### [Data records]
^^^^^^^^^^^^^^^^
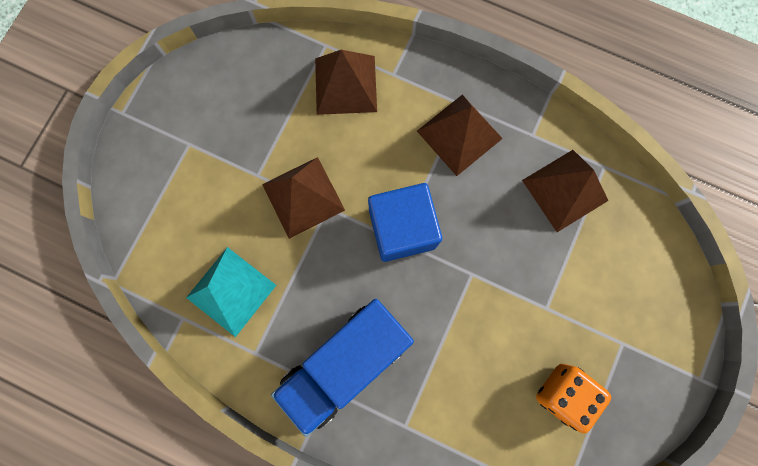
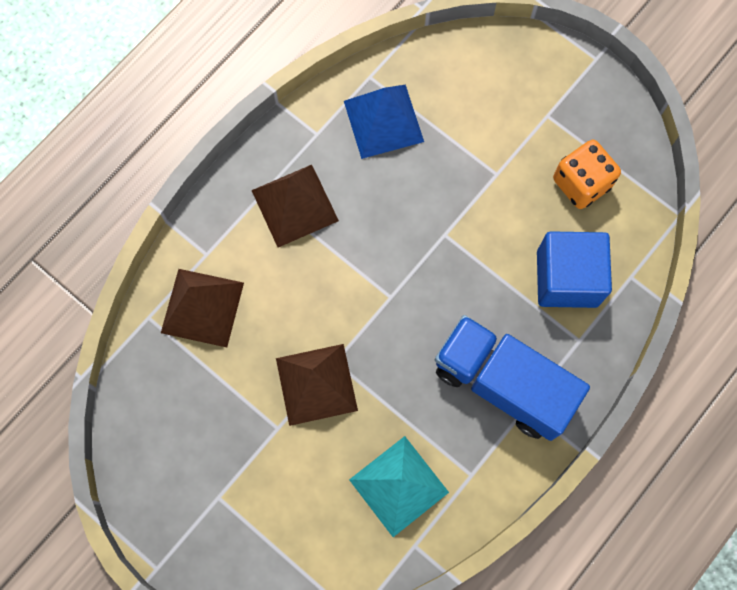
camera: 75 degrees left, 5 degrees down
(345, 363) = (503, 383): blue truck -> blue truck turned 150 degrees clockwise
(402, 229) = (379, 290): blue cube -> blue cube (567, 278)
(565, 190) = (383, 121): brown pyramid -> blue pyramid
^^^^^^^^^^^^^^^^
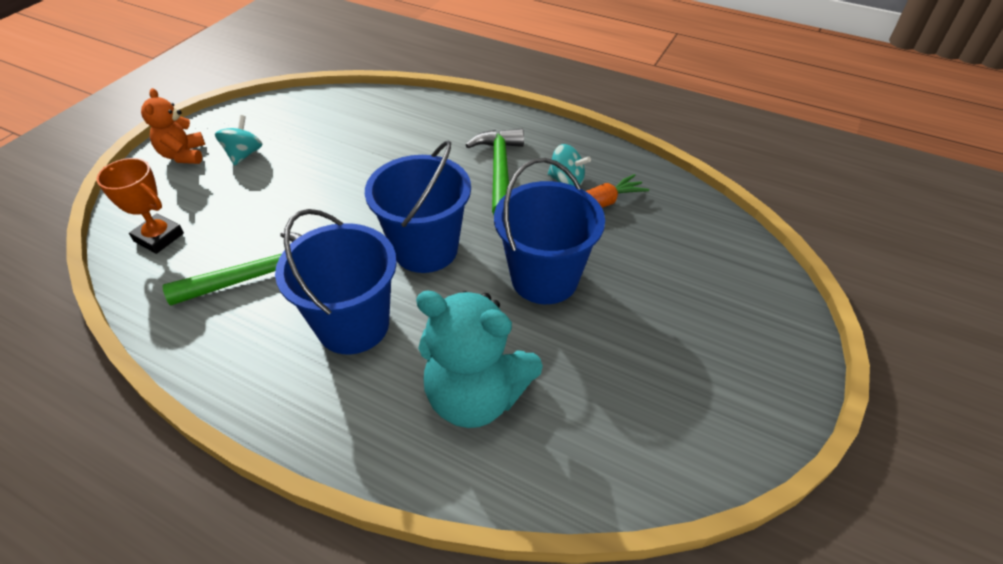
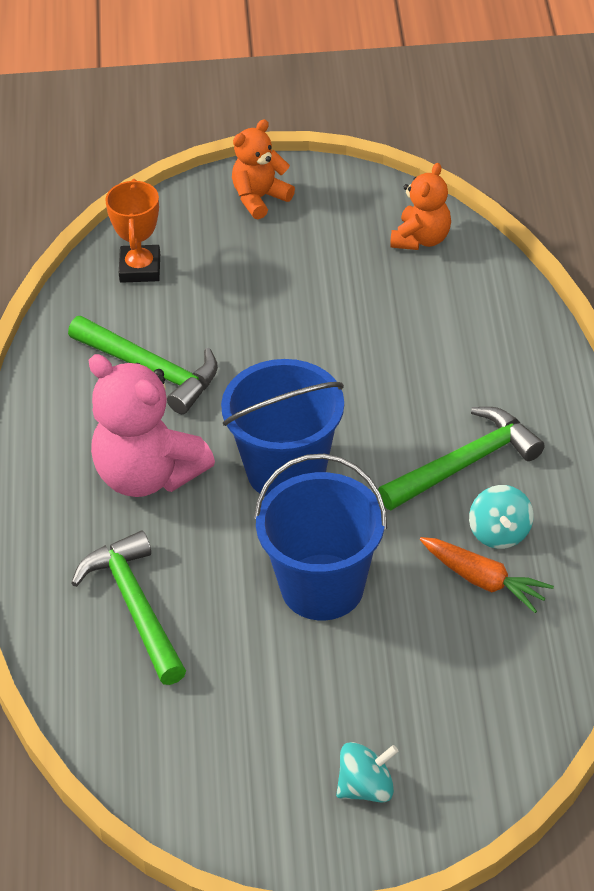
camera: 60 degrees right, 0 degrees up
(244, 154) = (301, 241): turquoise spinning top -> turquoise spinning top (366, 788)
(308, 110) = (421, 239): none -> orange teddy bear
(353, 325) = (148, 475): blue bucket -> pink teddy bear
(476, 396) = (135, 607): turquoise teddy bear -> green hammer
^^^^^^^^^^^^^^^^
### [Instructions to follow]
Wherever the word "camera" appears in the listing, copy the line that holds it.

### [Answer to this task]
camera: 75 degrees left, 5 degrees down
camera: 60 degrees right, 0 degrees up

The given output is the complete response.